■ Task requirements: Identify the line with "R2: 680 (LED_A, U2/Q4) -> 100 (LED_A, U2/Q4)"; copy word for word that line and every one after it, to the end of the listing. Exclude pictures.

■ Input for this task:
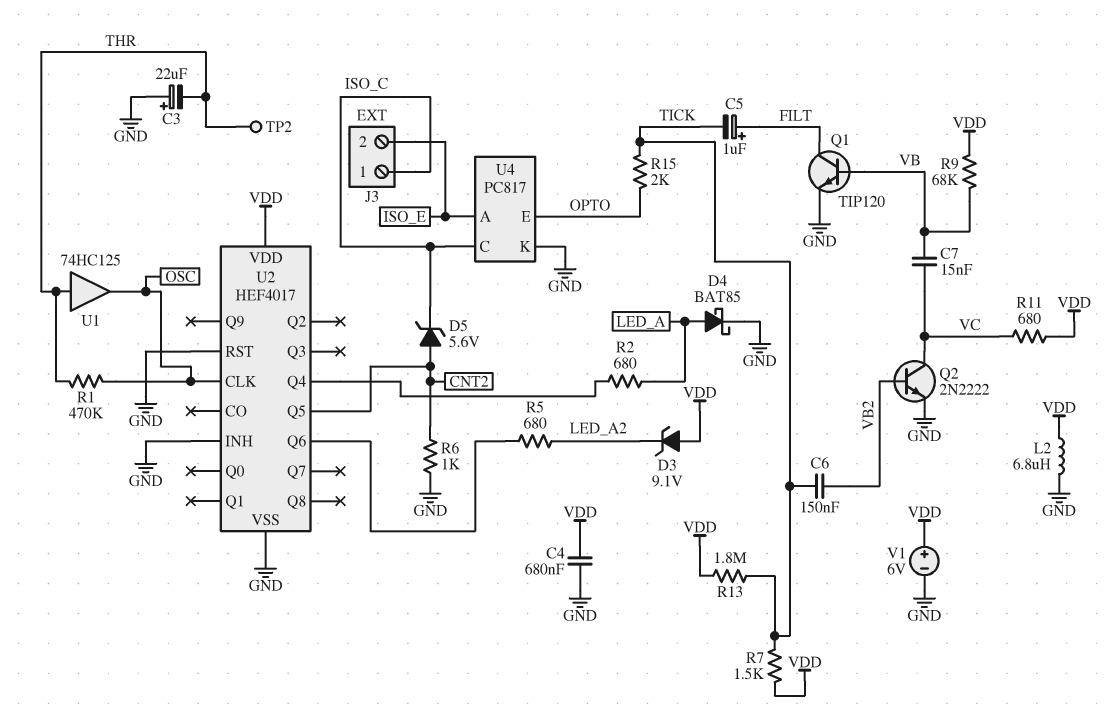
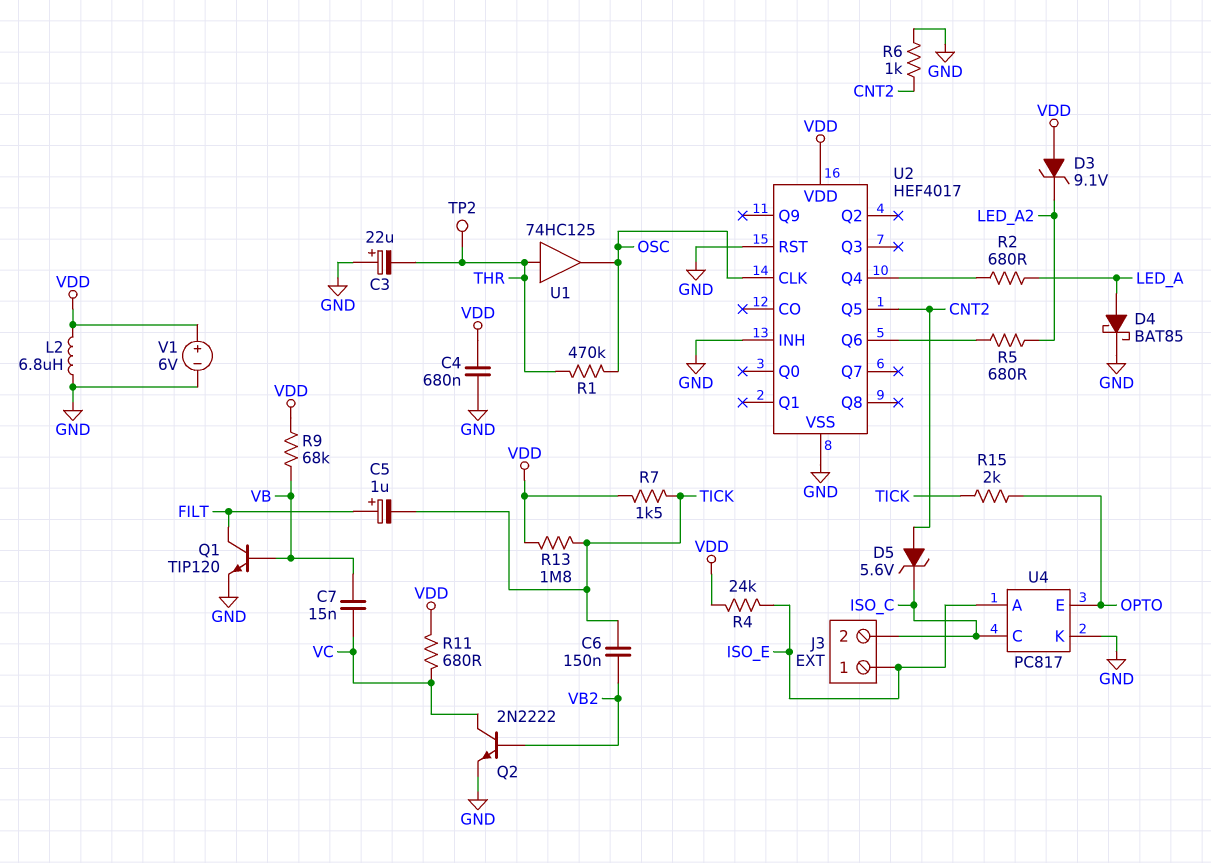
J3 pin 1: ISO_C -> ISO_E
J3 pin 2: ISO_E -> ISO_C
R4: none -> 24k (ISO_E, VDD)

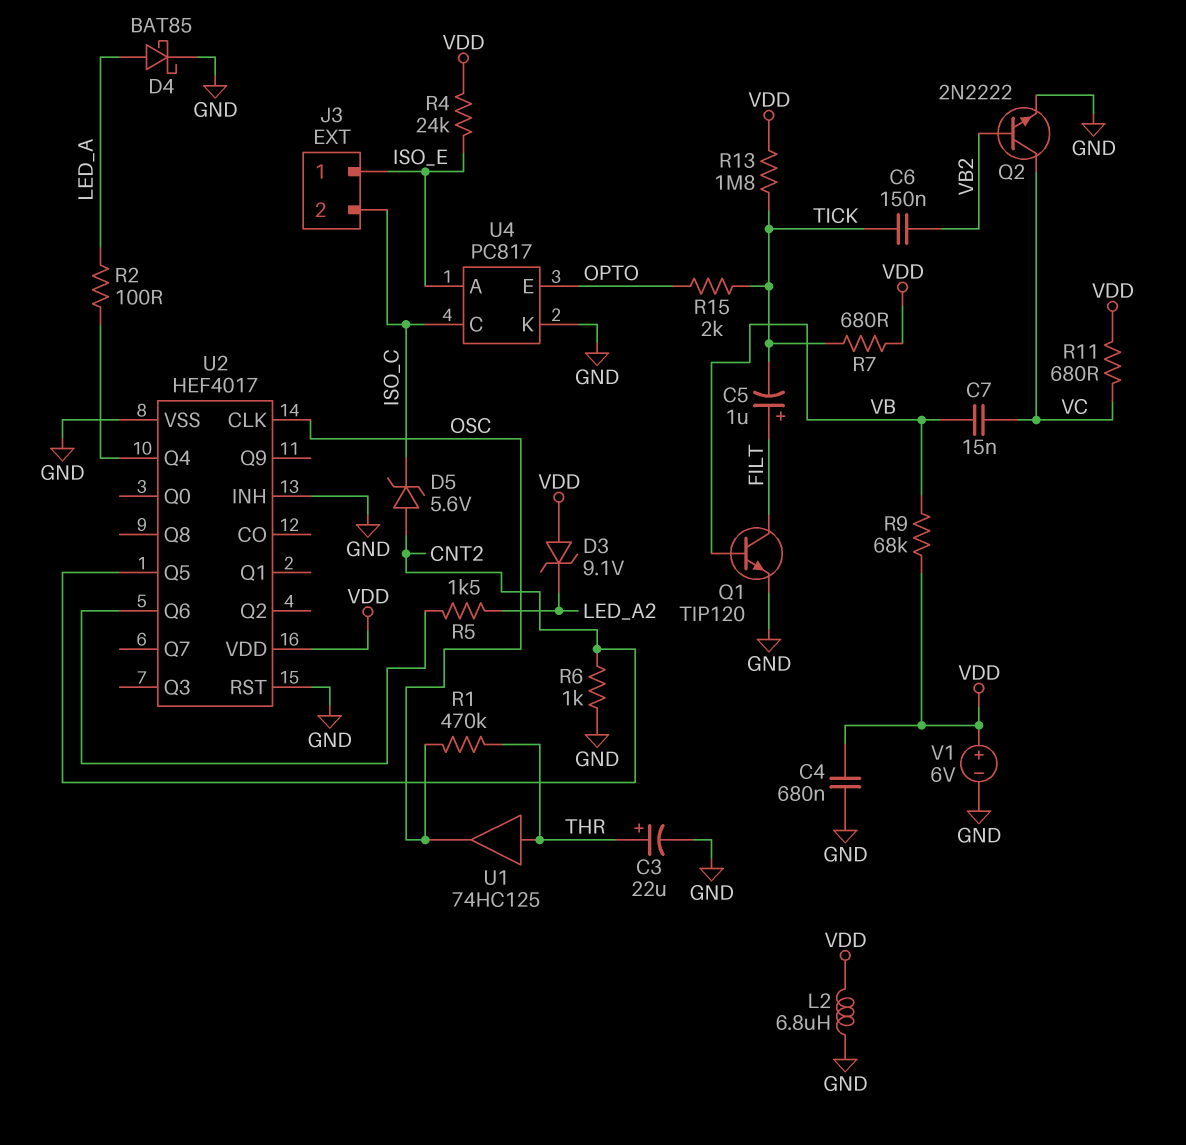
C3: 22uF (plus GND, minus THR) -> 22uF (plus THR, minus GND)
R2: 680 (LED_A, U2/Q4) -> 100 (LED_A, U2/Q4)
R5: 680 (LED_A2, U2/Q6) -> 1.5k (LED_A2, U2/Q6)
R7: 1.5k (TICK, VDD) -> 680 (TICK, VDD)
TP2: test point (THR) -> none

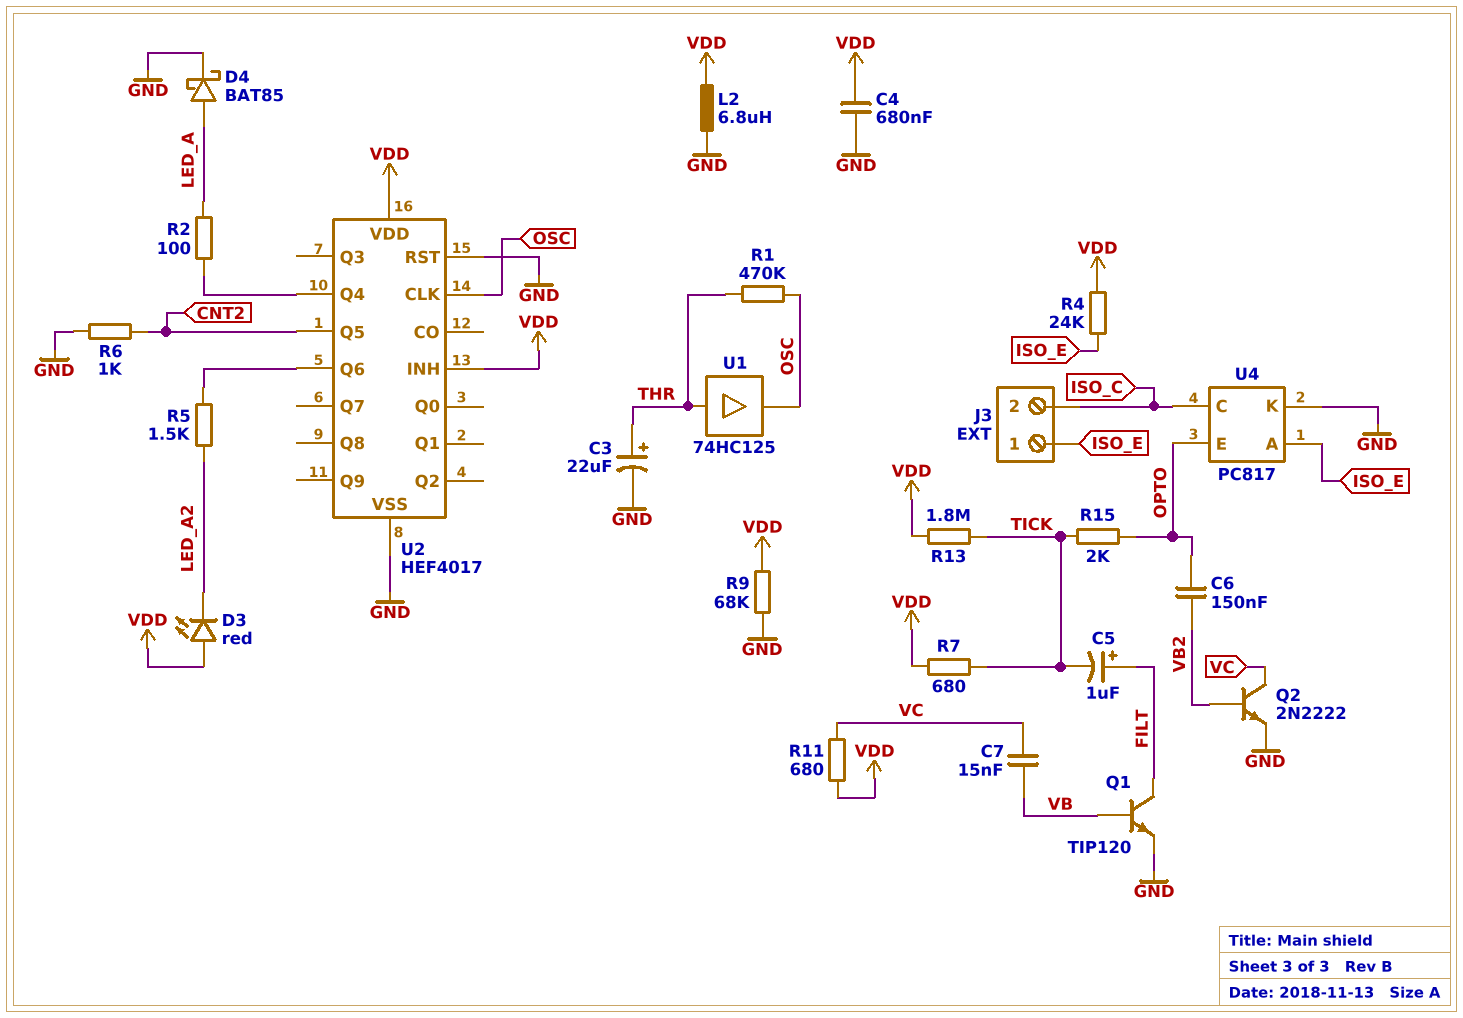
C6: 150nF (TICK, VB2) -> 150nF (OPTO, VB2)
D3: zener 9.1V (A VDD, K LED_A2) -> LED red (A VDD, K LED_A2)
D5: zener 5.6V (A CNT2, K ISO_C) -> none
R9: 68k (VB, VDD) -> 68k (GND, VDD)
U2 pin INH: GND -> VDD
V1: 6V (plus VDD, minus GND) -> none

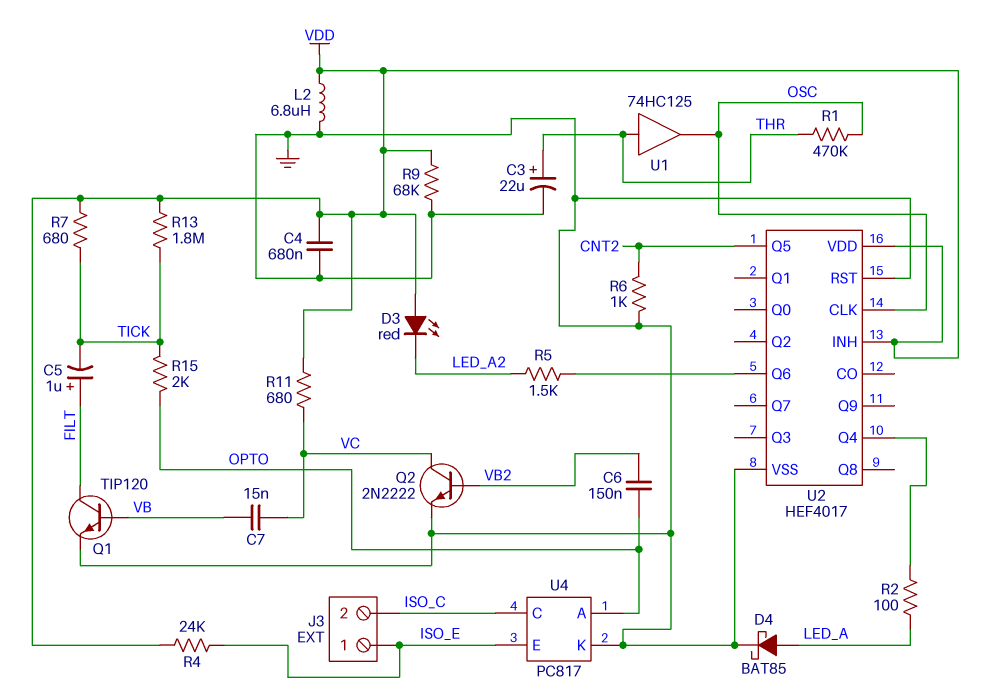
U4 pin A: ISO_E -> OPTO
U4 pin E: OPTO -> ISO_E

■ Solution:
R2: 680 (LED_A, U2/Q4) -> 100 (LED_A, U2/Q4)
R5: 680 (LED_A2, U2/Q6) -> 1.5k (LED_A2, U2/Q6)
R7: 1.5k (TICK, VDD) -> 680 (TICK, VDD)
TP2: test point (THR) -> none

C6: 150nF (TICK, VB2) -> 150nF (OPTO, VB2)
D3: zener 9.1V (A VDD, K LED_A2) -> LED red (A VDD, K LED_A2)
D5: zener 5.6V (A CNT2, K ISO_C) -> none
R9: 68k (VB, VDD) -> 68k (GND, VDD)
U2 pin INH: GND -> VDD
V1: 6V (plus VDD, minus GND) -> none

U4 pin A: ISO_E -> OPTO
U4 pin E: OPTO -> ISO_E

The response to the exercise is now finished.